Data for this task:
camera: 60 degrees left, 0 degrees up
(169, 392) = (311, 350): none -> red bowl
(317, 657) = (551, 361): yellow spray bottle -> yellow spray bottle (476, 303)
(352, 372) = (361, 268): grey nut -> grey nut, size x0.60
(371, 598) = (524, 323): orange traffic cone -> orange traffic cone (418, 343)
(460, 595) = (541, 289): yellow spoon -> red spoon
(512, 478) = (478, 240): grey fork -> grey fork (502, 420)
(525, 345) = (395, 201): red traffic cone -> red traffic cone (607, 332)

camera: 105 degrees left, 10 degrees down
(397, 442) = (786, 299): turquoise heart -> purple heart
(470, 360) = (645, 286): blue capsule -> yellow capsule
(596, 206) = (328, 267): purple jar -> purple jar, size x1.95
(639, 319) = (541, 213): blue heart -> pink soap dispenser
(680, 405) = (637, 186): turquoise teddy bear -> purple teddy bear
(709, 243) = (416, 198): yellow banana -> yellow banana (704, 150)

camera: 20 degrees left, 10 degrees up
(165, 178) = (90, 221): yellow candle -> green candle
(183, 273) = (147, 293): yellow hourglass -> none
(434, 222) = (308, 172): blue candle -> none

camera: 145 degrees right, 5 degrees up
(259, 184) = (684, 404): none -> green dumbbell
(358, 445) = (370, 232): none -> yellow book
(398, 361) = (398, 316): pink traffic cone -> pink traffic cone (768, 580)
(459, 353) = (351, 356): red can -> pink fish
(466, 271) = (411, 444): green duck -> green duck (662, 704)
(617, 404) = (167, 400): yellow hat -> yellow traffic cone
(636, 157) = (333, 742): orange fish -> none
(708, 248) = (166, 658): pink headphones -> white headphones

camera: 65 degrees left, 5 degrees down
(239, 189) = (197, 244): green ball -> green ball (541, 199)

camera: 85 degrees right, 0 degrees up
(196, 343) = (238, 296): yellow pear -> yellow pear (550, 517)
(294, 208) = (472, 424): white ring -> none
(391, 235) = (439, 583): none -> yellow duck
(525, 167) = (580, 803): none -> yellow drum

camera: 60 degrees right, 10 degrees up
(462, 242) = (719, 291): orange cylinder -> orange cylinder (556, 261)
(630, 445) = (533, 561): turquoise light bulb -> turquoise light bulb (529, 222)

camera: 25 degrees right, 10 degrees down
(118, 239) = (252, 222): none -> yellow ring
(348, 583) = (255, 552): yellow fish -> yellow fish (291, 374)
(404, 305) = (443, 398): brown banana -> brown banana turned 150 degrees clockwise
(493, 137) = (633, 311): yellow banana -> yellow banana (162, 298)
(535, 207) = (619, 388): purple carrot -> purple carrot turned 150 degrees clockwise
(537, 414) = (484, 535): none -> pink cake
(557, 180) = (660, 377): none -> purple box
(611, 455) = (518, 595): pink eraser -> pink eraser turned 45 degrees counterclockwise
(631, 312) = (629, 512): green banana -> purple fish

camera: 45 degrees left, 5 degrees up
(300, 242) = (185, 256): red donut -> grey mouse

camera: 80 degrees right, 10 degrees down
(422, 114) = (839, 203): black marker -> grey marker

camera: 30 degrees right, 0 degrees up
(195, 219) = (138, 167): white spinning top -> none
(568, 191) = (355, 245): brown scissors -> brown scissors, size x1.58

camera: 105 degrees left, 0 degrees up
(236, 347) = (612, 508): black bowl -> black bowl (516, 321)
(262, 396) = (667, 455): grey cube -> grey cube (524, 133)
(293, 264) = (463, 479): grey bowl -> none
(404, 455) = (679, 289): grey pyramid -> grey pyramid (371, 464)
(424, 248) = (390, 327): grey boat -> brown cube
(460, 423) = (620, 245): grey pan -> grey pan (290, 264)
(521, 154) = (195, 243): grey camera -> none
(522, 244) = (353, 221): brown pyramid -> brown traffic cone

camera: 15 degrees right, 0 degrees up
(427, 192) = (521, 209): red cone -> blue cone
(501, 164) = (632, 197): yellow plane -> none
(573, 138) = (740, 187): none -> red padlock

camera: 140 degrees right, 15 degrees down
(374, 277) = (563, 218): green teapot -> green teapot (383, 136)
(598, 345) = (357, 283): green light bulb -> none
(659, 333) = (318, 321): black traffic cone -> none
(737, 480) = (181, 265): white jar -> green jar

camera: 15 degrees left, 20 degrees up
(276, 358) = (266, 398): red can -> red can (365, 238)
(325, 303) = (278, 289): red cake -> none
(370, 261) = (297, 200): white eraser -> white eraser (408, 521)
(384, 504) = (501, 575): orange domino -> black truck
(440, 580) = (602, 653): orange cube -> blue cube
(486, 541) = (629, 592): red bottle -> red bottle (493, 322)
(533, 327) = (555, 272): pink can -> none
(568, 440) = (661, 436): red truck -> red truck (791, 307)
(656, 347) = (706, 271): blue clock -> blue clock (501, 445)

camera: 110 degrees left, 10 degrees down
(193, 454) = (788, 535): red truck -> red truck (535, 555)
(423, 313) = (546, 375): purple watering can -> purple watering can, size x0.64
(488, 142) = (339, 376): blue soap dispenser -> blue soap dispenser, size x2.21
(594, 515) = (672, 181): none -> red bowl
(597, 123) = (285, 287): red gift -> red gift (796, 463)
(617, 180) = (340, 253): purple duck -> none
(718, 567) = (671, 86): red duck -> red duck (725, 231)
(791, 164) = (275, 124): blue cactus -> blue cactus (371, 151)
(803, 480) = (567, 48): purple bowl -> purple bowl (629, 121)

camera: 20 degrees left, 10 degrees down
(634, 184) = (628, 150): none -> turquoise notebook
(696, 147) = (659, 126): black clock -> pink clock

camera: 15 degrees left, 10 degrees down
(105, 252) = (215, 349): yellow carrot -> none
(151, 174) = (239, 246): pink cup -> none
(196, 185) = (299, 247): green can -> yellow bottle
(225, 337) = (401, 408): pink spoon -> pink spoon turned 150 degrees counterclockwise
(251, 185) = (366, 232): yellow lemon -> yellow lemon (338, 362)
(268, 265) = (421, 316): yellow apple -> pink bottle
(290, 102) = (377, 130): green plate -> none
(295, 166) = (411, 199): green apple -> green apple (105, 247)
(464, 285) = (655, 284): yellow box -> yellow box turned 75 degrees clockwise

Task prompt: The response should be the listing above, limited to the lines between the one holding "(370, 261) = (297, 200): white" and the one holding "(533, 327) = (555, 272): pink can -> none", inclusive, reproduced exactly.

Result for this exercise:
(370, 261) = (297, 200): white eraser -> white eraser (408, 521)
(384, 504) = (501, 575): orange domino -> black truck
(440, 580) = (602, 653): orange cube -> blue cube
(486, 541) = (629, 592): red bottle -> red bottle (493, 322)
(533, 327) = (555, 272): pink can -> none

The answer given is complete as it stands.